Coordinate-based object records:

━━━━━━━━━━━━━━━━

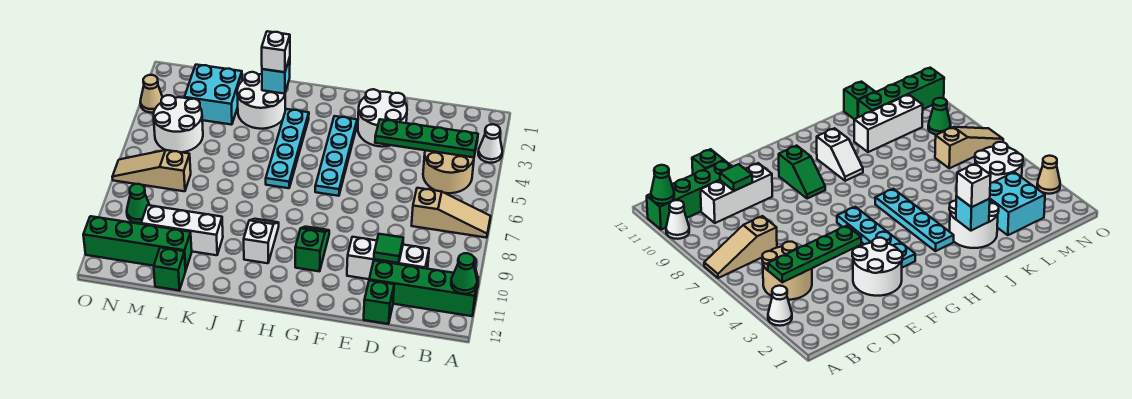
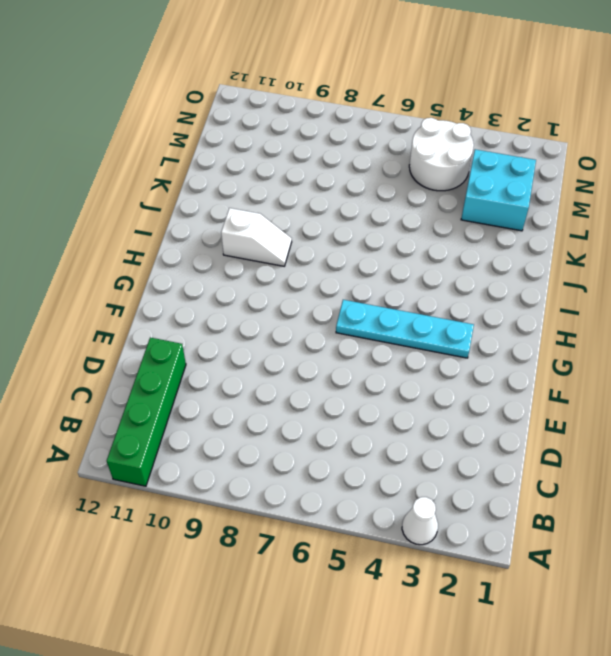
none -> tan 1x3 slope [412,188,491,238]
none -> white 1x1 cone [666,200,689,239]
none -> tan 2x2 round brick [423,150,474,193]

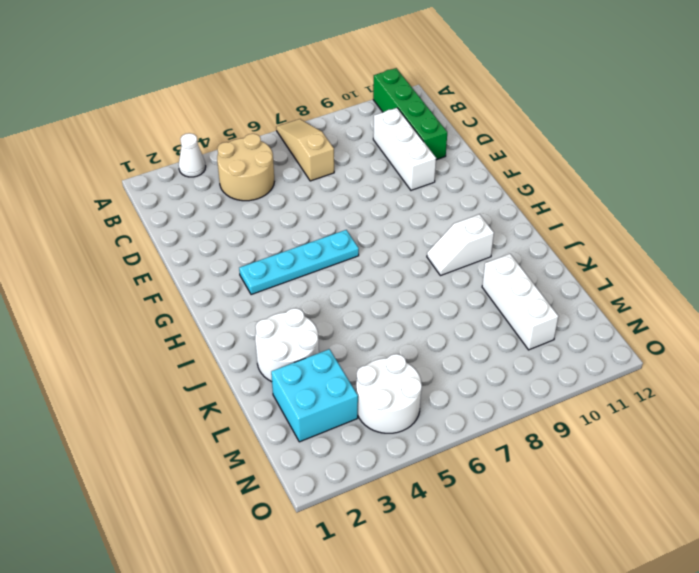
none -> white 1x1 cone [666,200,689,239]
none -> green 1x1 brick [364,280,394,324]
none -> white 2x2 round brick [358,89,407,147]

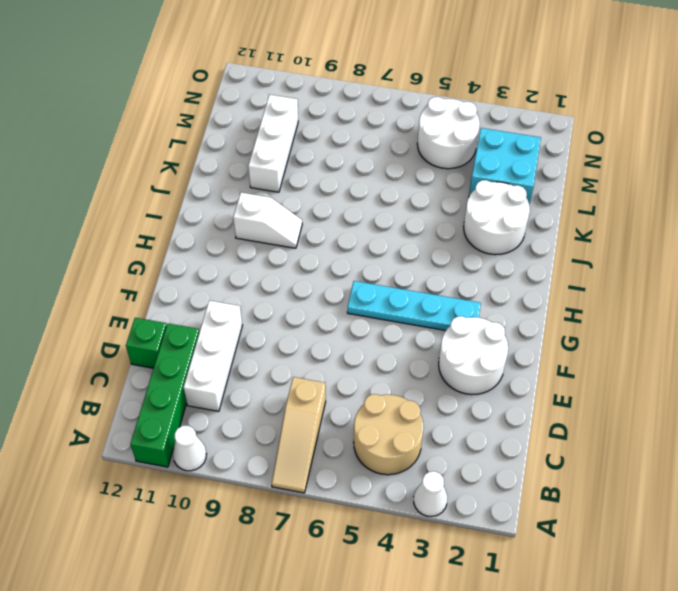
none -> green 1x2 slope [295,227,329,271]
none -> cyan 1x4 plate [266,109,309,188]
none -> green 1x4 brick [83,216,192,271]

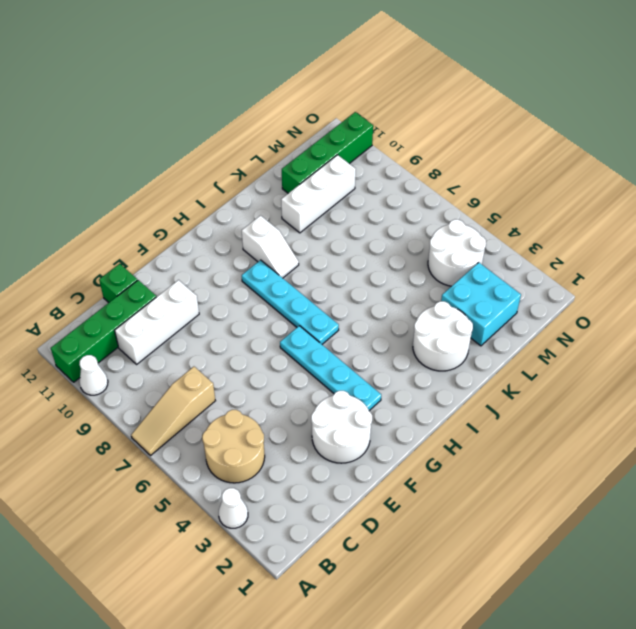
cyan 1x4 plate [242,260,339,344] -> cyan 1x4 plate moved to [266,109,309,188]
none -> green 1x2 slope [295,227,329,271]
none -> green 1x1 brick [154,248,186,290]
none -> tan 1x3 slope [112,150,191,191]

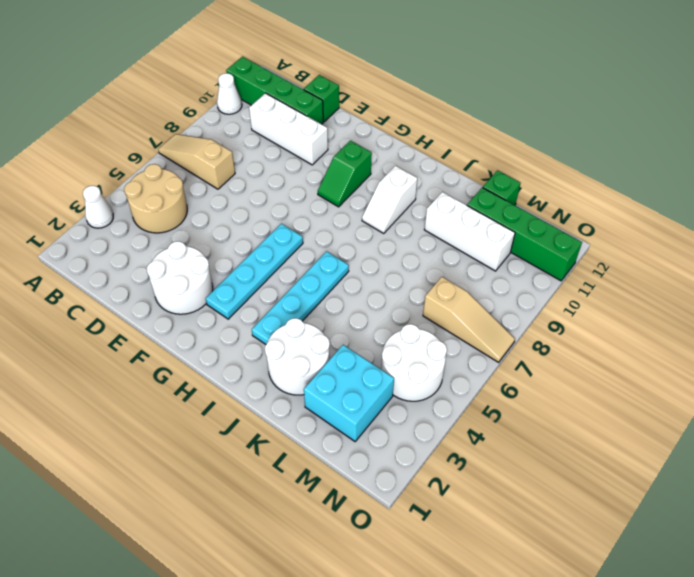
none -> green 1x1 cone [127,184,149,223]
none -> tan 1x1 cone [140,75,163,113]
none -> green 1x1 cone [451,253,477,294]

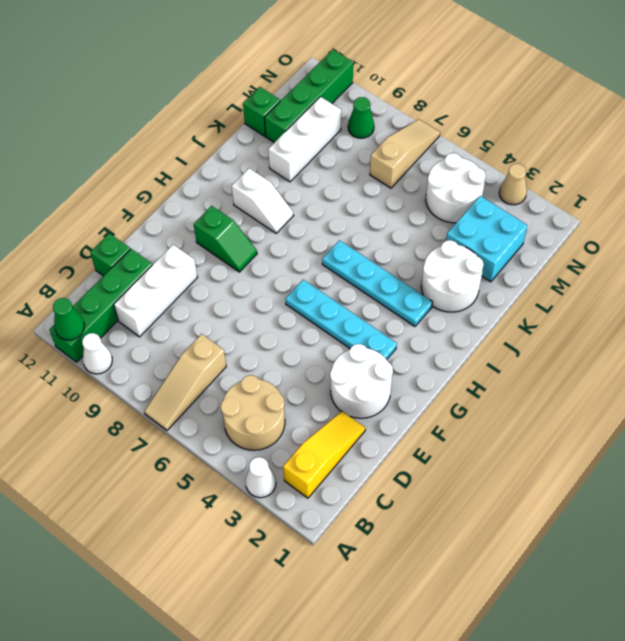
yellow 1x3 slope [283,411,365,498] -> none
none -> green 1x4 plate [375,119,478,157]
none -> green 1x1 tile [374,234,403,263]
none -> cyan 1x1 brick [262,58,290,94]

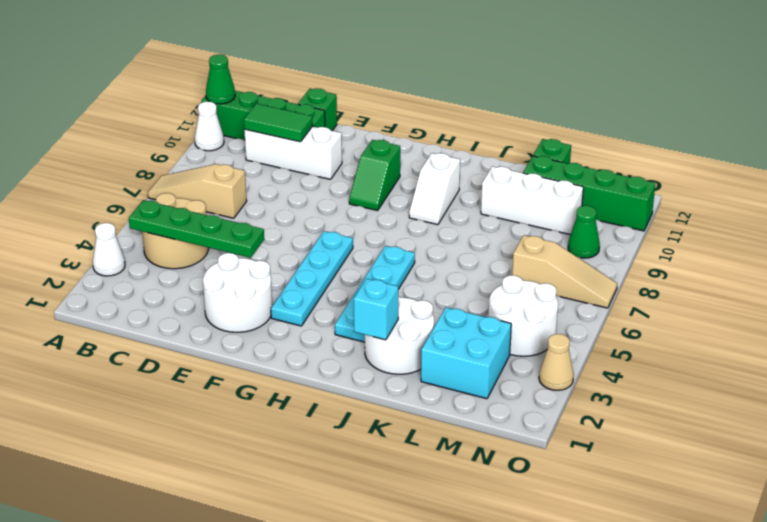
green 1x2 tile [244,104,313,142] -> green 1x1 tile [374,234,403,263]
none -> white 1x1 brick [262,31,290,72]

━━━━━━━━━━━━━━━━

### What to do
In the entries above, find the line that contains "none -> green 1x1 brick [364,280,394,324]" and the line that contains "none -> tan 1x1 cone [140,75,163,113]". Reproduce exactly those two lines and every line between them, but not the pictures.

### Task output
none -> green 1x1 brick [364,280,394,324]
none -> white 2x2 round brick [358,89,407,147]

none -> green 1x2 slope [295,227,329,271]
none -> cyan 1x4 plate [266,109,309,188]
none -> green 1x4 brick [83,216,192,271]

cyan 1x4 plate [242,260,339,344] -> cyan 1x4 plate moved to [266,109,309,188]
none -> green 1x2 slope [295,227,329,271]
none -> green 1x1 brick [154,248,186,290]
none -> tan 1x3 slope [112,150,191,191]

none -> green 1x1 cone [127,184,149,223]
none -> tan 1x1 cone [140,75,163,113]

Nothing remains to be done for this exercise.